__WHAT IS REQUIRED__
For this exercise, retype every record below exactly and keep the pictures out.

START INFORMATION SHOWN

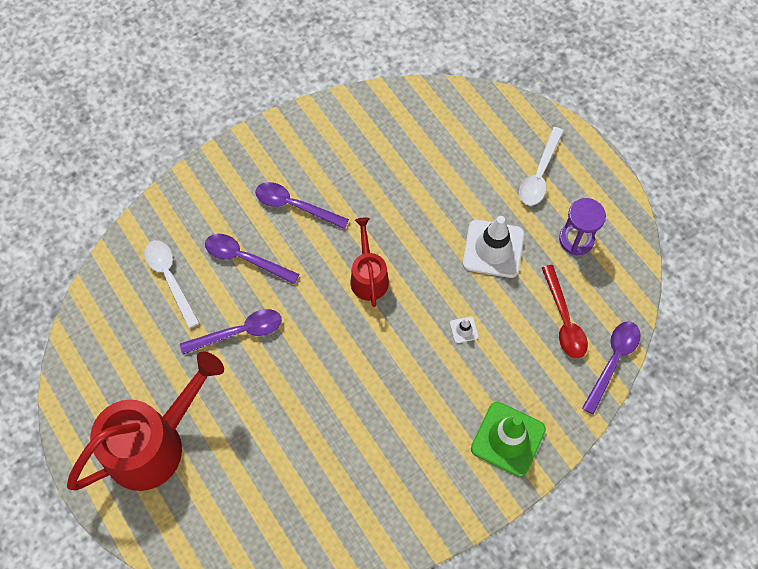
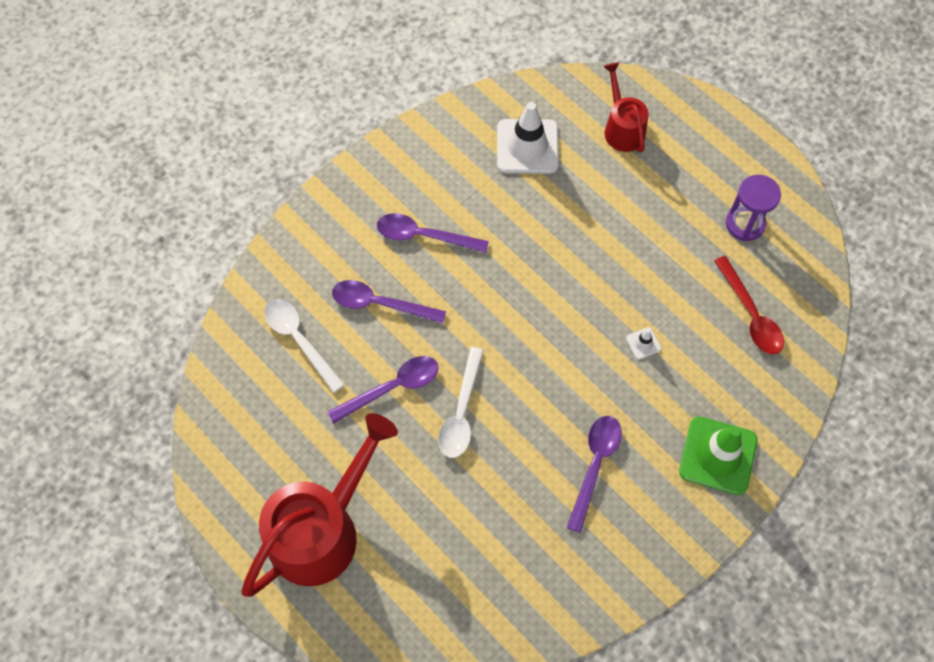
camera: 10 degrees left, 0 degrees up
(368, 276) = (524, 301): red watering can -> red watering can (622, 128)
(493, 249) = (656, 248): white traffic cone -> white traffic cone (527, 147)
(539, 174) = (689, 158): white spoon -> white spoon (461, 412)
(613, 361) = (813, 351): purple spoon -> purple spoon (594, 465)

END INFORMATION SHOWN

__RESPONSE TO THE EXERCISE__
camera: 10 degrees left, 0 degrees up
(368, 276) = (524, 301): red watering can -> red watering can (622, 128)
(493, 249) = (656, 248): white traffic cone -> white traffic cone (527, 147)
(539, 174) = (689, 158): white spoon -> white spoon (461, 412)
(613, 361) = (813, 351): purple spoon -> purple spoon (594, 465)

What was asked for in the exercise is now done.